Exercise prompt -
Output the full listing below exactly; the images stay out.
Source data Start Marker
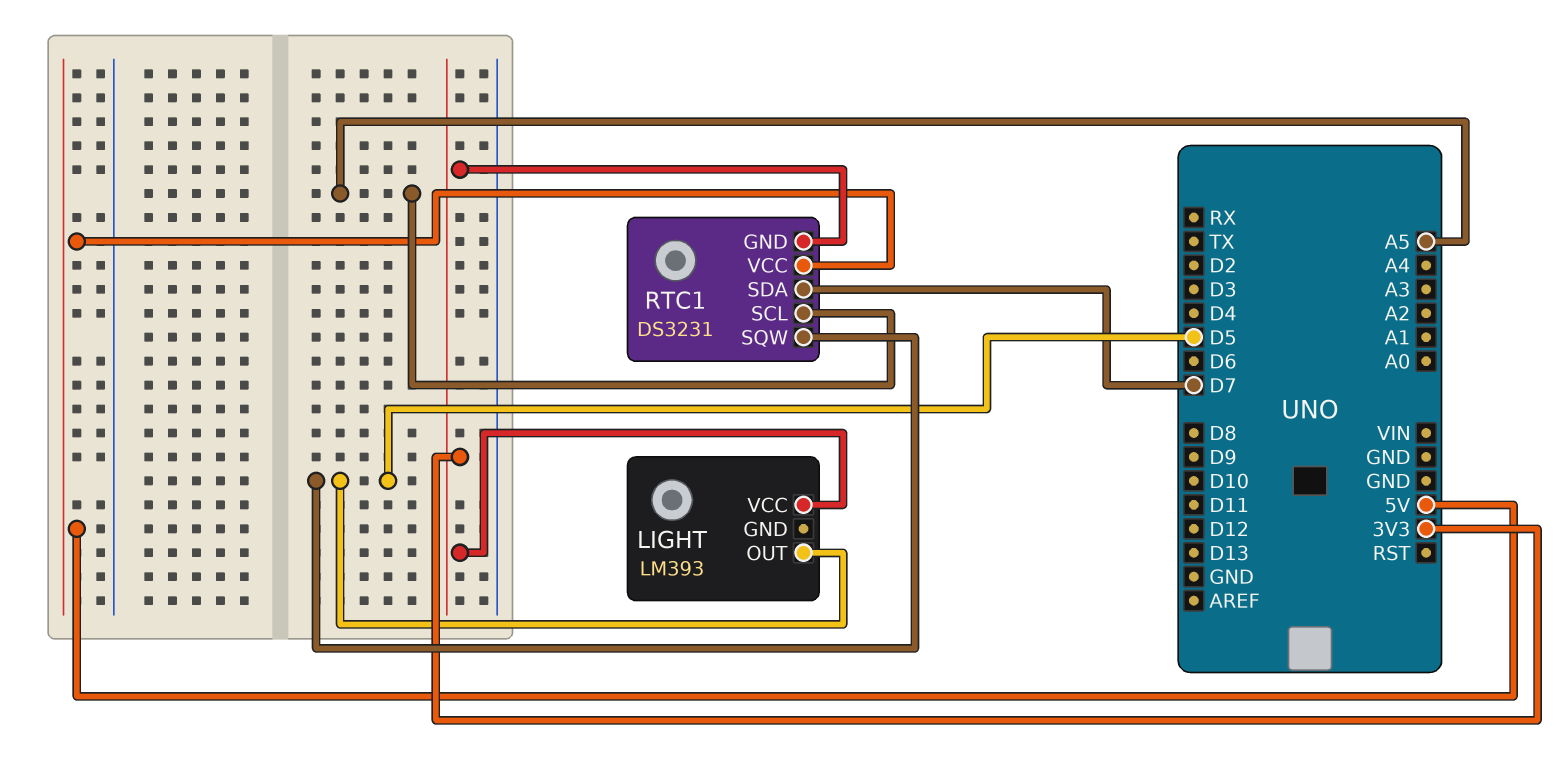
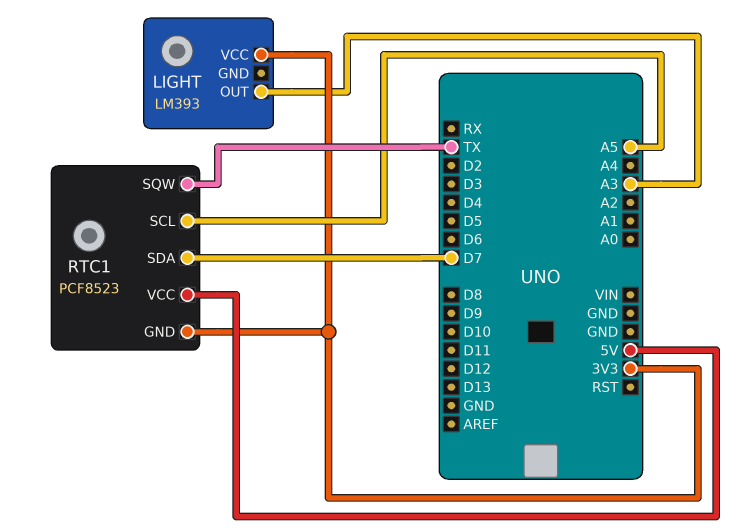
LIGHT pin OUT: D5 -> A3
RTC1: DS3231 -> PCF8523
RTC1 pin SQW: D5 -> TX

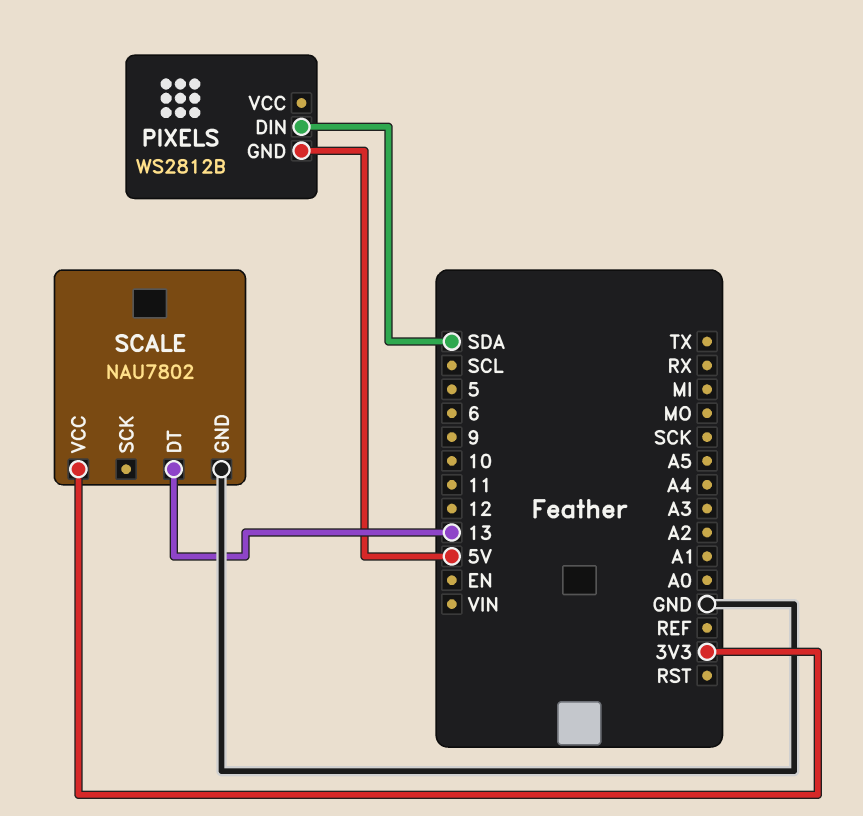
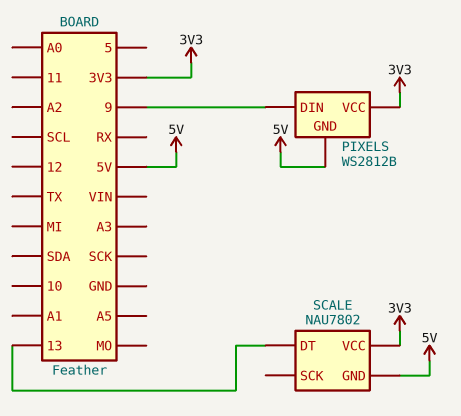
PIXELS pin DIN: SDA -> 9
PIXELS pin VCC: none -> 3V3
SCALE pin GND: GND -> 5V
Source data End Marker
Response to this exercise -
LIGHT pin OUT: D5 -> A3
RTC1: DS3231 -> PCF8523
RTC1 pin SQW: D5 -> TX

PIXELS pin DIN: SDA -> 9
PIXELS pin VCC: none -> 3V3
SCALE pin GND: GND -> 5V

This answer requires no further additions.